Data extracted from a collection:
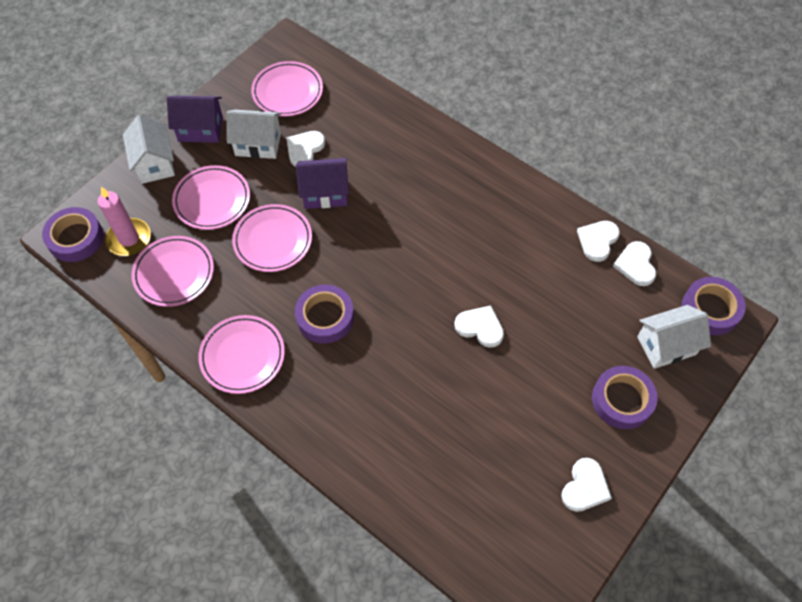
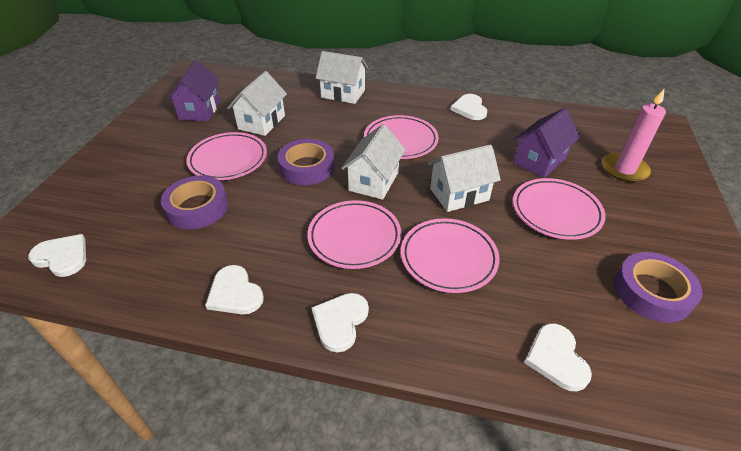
purple tape: 4 -> 3
white house: 3 -> 4

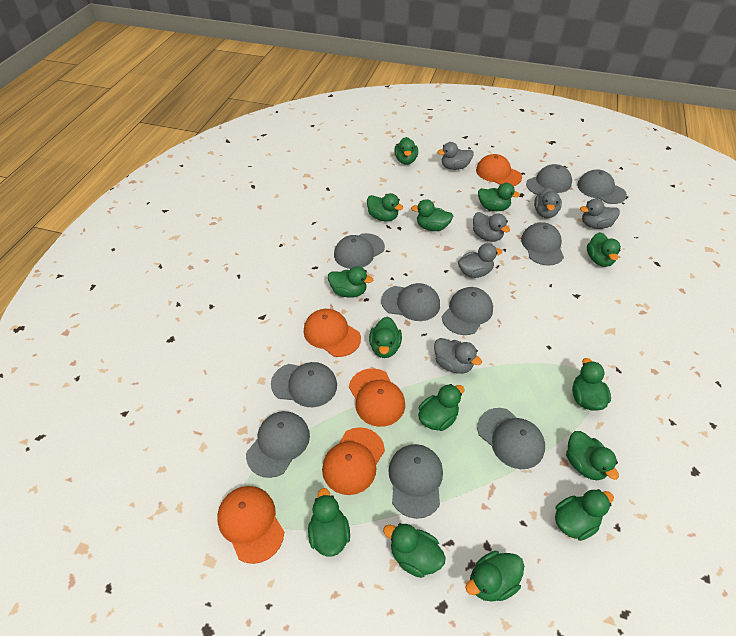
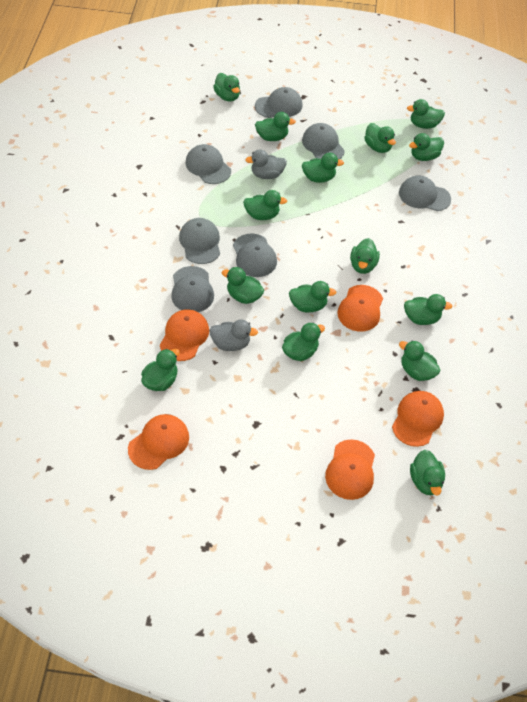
green duck: 14 -> 15
grey cap: 10 -> 7
grey duck: 6 -> 2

WHAT TO WORK ON:
Once the pictures are set aside, the remaining data must be transcribed exactly.

YOUR SOLUTION:
purple tape: 4 -> 3
white house: 3 -> 4

green duck: 14 -> 15
grey cap: 10 -> 7
grey duck: 6 -> 2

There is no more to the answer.